**AIM OF THE TASK**
Restate, word for word and with nothing added, the lines from the one containing "R10: 2k (U1/DIS, VDD) -> none" through the last line of the material below.

··········

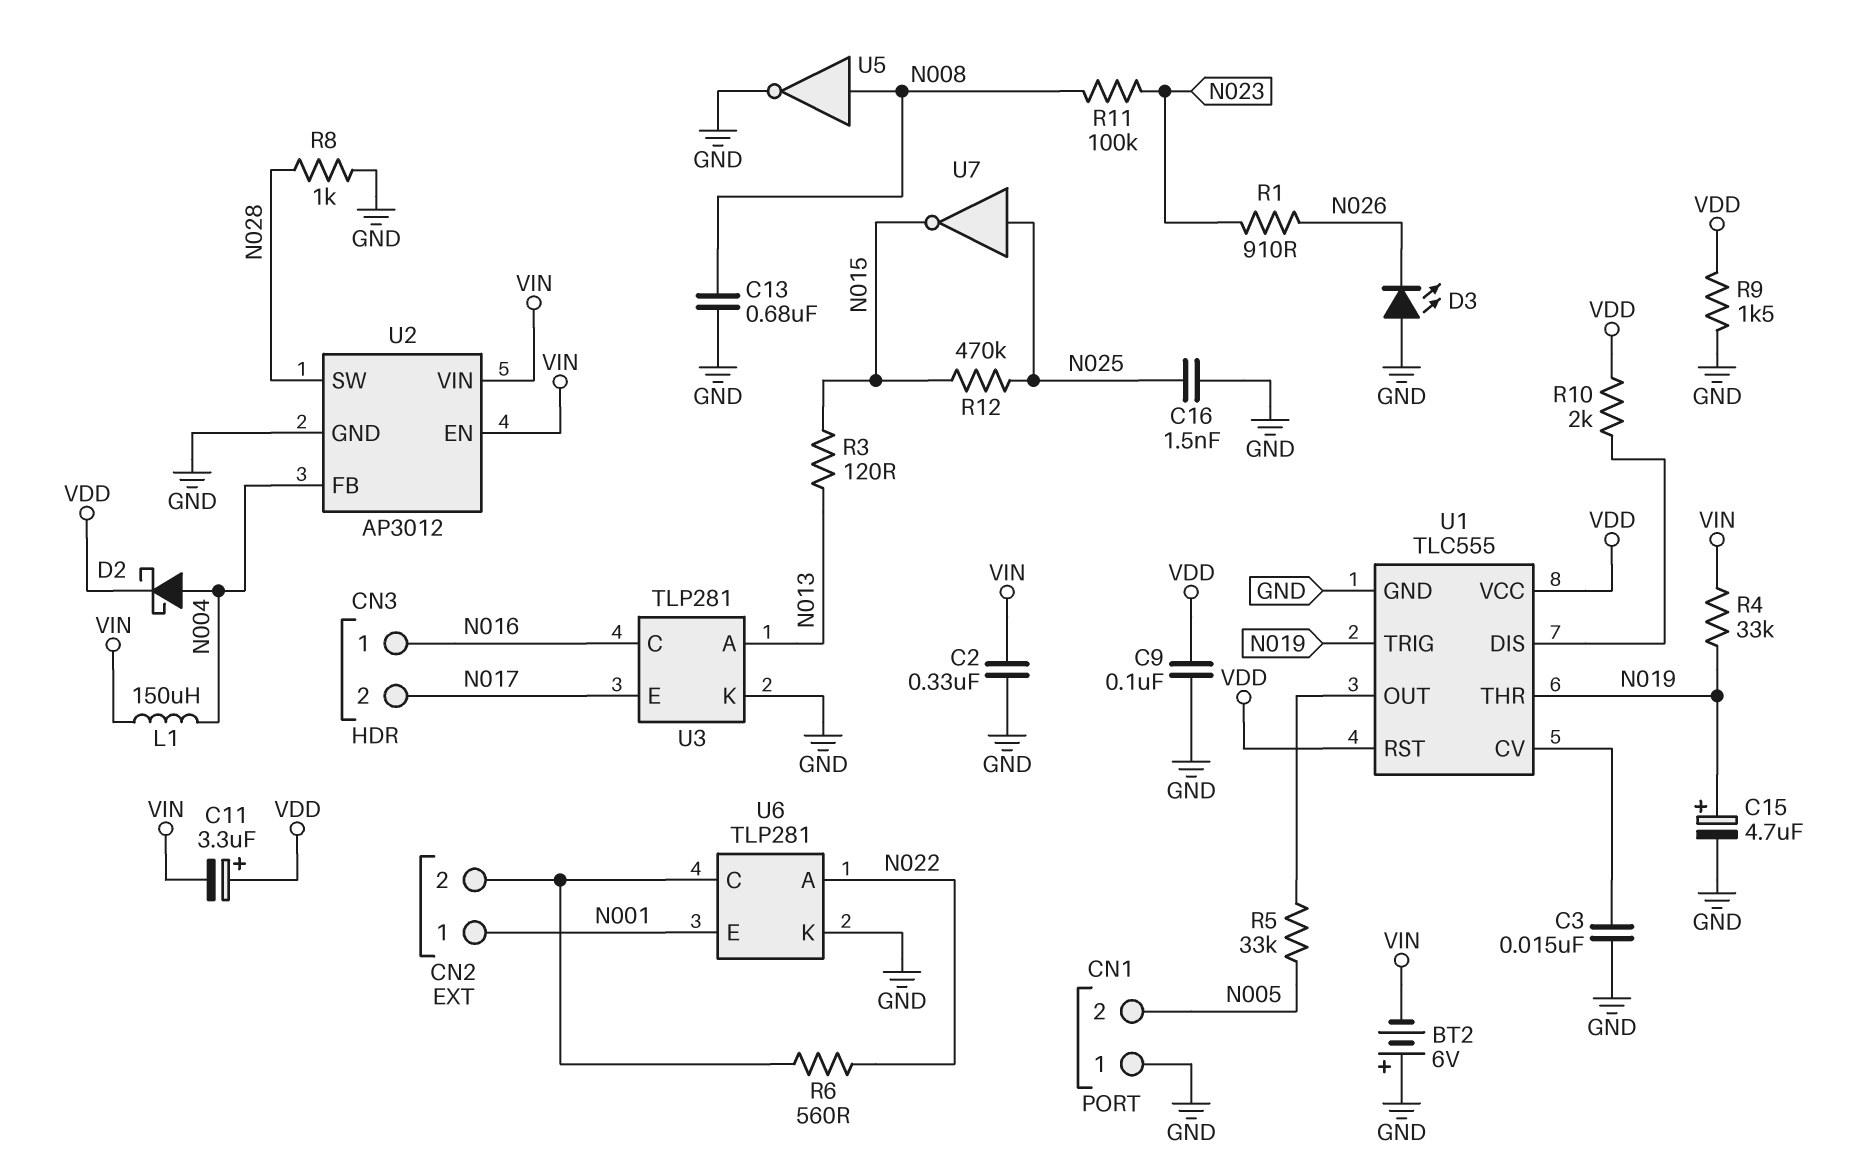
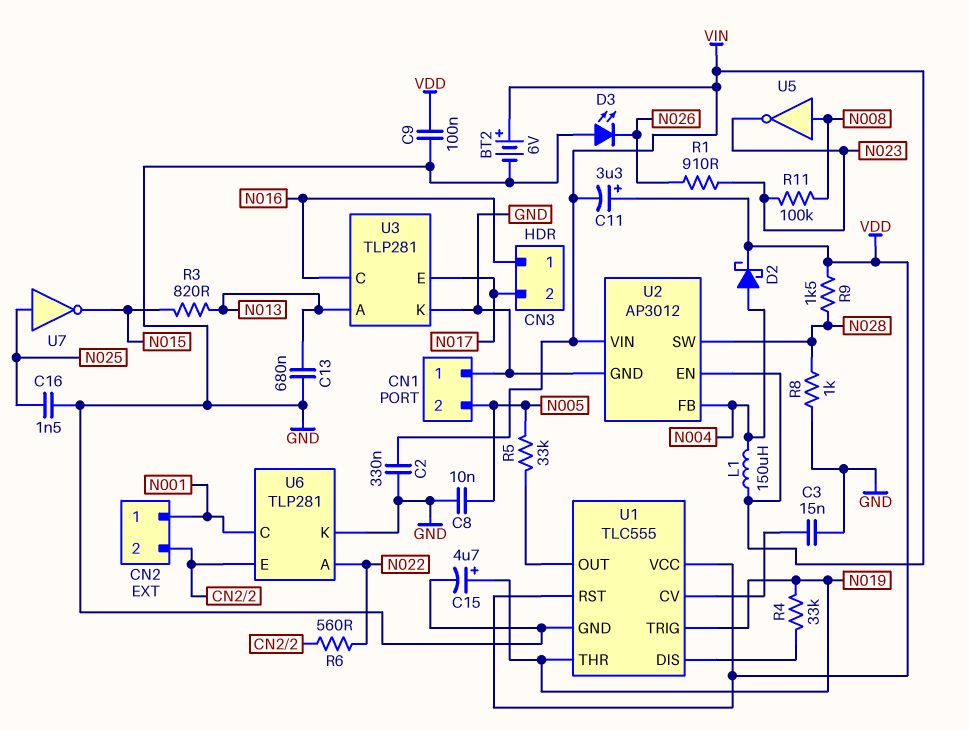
BT2: 6V (plus GND, minus VIN) -> 6V (plus VIN, minus GND)
C8: none -> 10nF (GND, N005)
C13: 680nF (GND, N008) -> 680nF (GND, N013)
R3: 120 (N013, N015) -> 820 (N013, N015)
R4: 33k (N019, VIN) -> 33k (N019, U1/DIS)
R9: 1.5k (GND, VDD) -> 1.5k (N028, VDD)
R10: 2k (U1/DIS, VDD) -> none
R12: 470k (N015, N025) -> none
U5: NOT (in N008, out GND) -> NOT (in N008, out N023)
U6 pin C: CN2/2 -> N001
U6 pin E: N001 -> CN2/2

··········

**SOLUTION**
R10: 2k (U1/DIS, VDD) -> none
R12: 470k (N015, N025) -> none
U5: NOT (in N008, out GND) -> NOT (in N008, out N023)
U6 pin C: CN2/2 -> N001
U6 pin E: N001 -> CN2/2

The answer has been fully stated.